Your output must consist solely of the lines from the one containing "R10: 6.8k (GND, n13) -> 6.8k (U7/out, n16)" through the end of the records, reproduced exactly.
--- Materials provided Enclosed Below ---
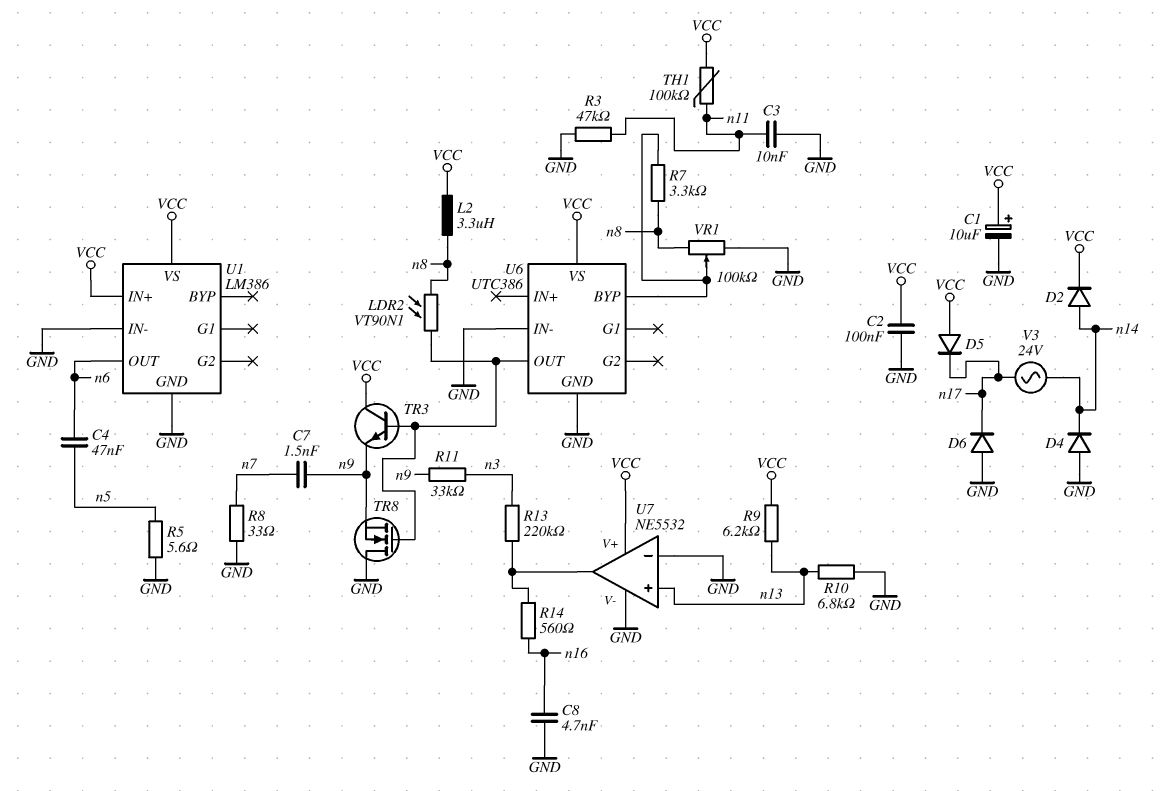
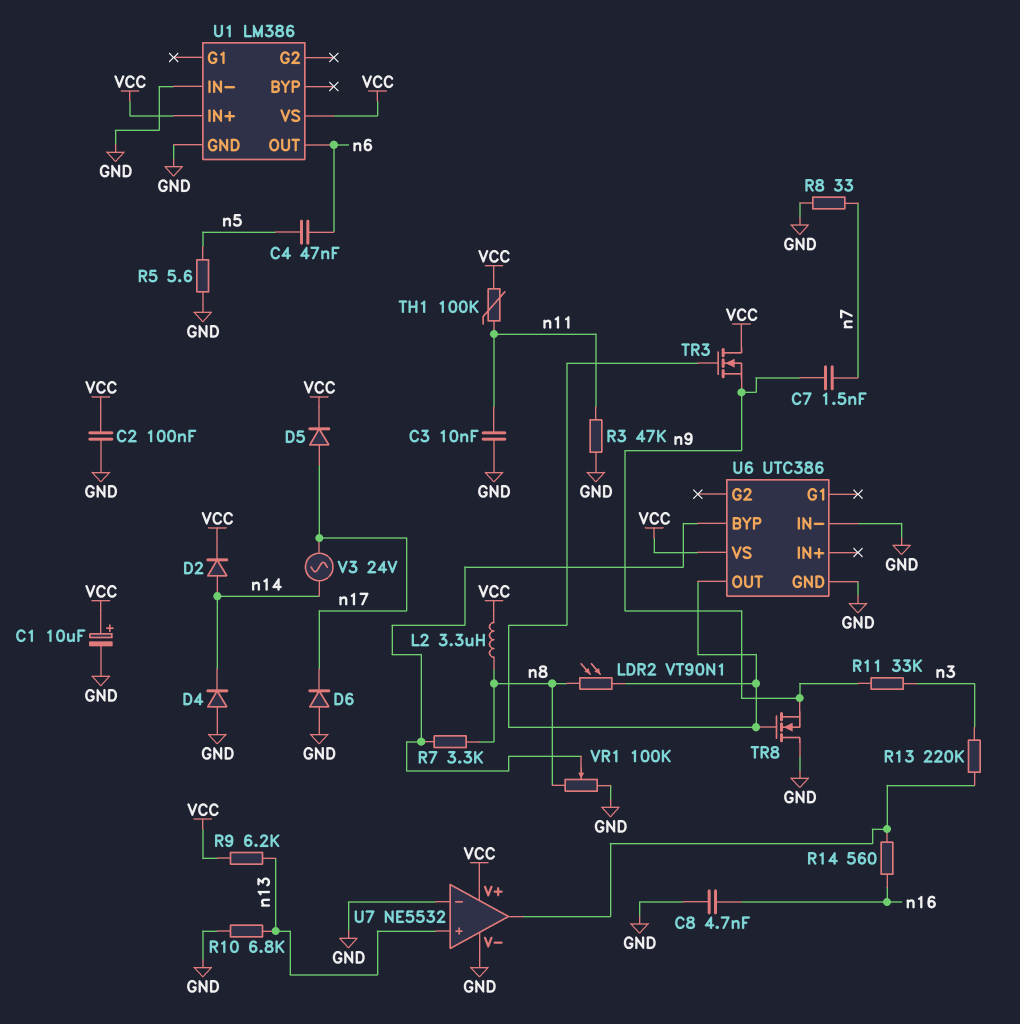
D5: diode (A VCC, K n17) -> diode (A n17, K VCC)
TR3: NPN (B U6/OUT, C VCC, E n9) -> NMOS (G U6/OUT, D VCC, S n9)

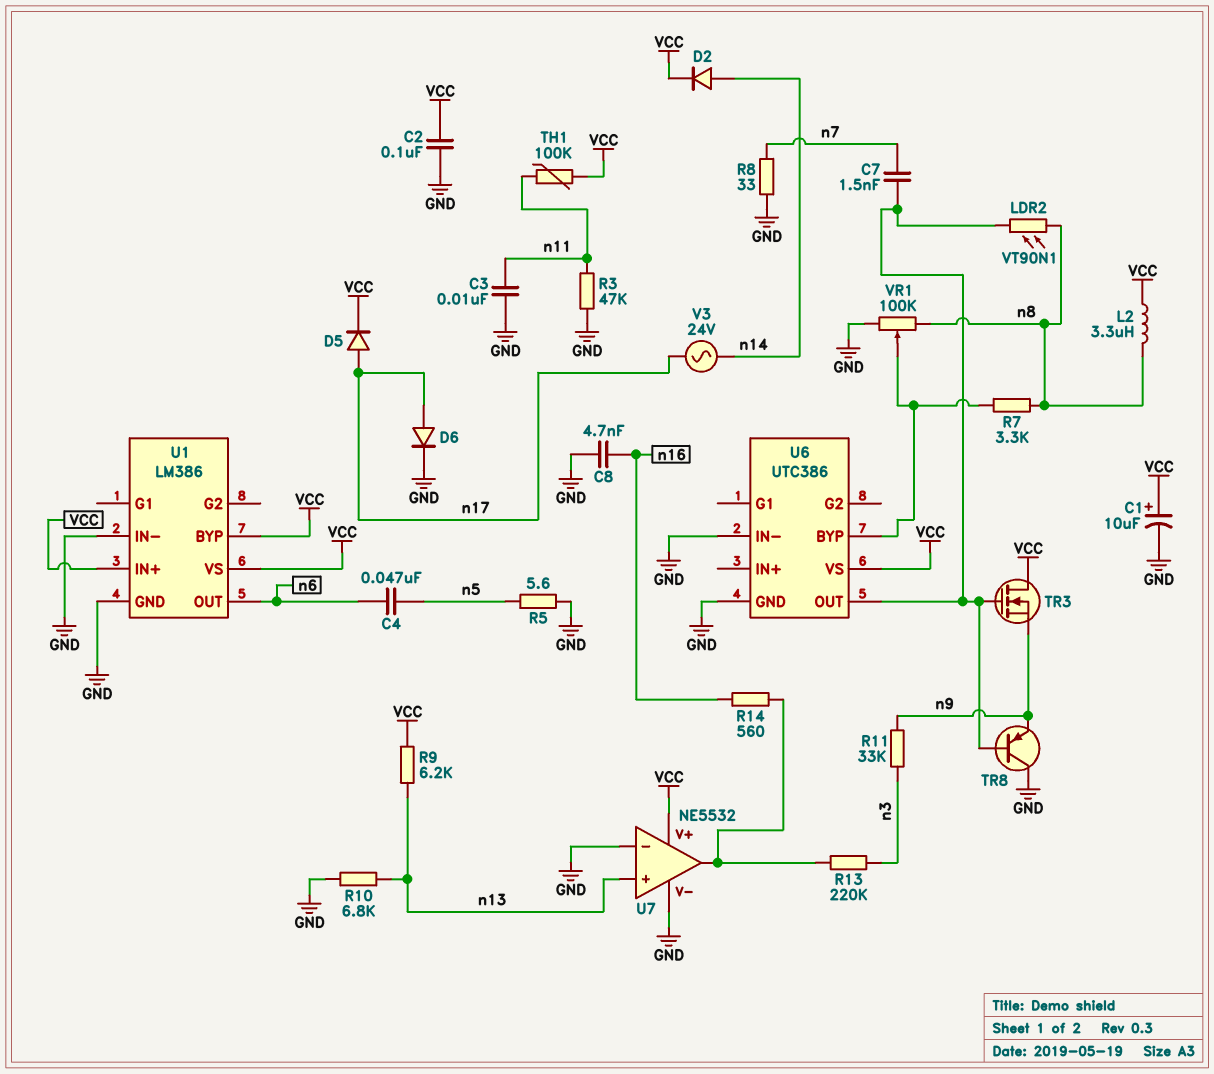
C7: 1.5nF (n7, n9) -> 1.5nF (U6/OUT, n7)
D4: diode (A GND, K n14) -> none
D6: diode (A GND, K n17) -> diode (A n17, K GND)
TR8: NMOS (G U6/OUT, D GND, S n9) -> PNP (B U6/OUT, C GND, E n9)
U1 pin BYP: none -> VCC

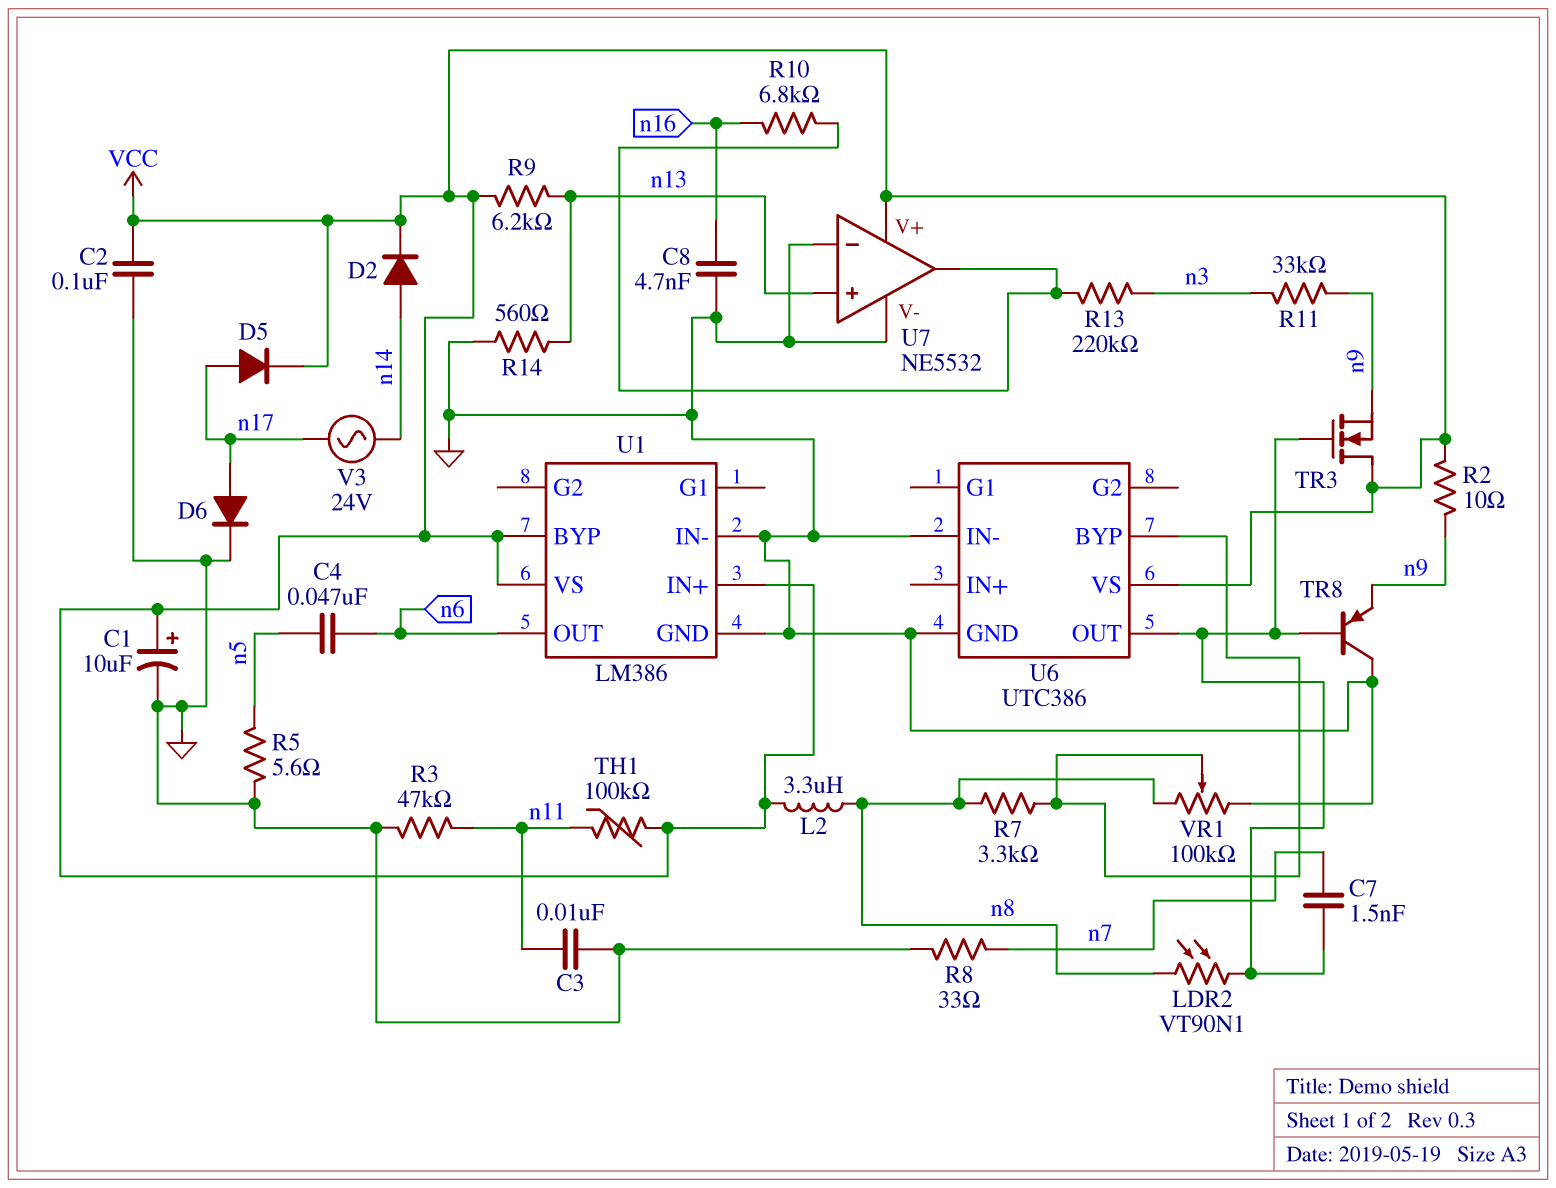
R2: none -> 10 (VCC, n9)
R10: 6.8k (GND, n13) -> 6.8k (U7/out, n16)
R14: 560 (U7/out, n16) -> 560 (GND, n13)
--- End of Enclosed Materials provided ---
Output for this task:
R10: 6.8k (GND, n13) -> 6.8k (U7/out, n16)
R14: 560 (U7/out, n16) -> 560 (GND, n13)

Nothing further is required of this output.